- [To do]
Search the records for the word "plus" and copy every line in which it occurs.

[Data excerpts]
◆ ◆ ◆ ◆ ◆

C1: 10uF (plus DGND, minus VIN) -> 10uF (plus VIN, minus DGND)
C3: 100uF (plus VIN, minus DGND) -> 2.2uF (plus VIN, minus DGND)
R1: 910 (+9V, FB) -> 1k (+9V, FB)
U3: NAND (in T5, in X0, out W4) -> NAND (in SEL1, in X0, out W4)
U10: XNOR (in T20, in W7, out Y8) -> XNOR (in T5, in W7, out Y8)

◆ ◆ ◆ ◆ ◆

- [Exercise output]
C1: 10uF (plus DGND, minus VIN) -> 10uF (plus VIN, minus DGND)
C3: 100uF (plus VIN, minus DGND) -> 2.2uF (plus VIN, minus DGND)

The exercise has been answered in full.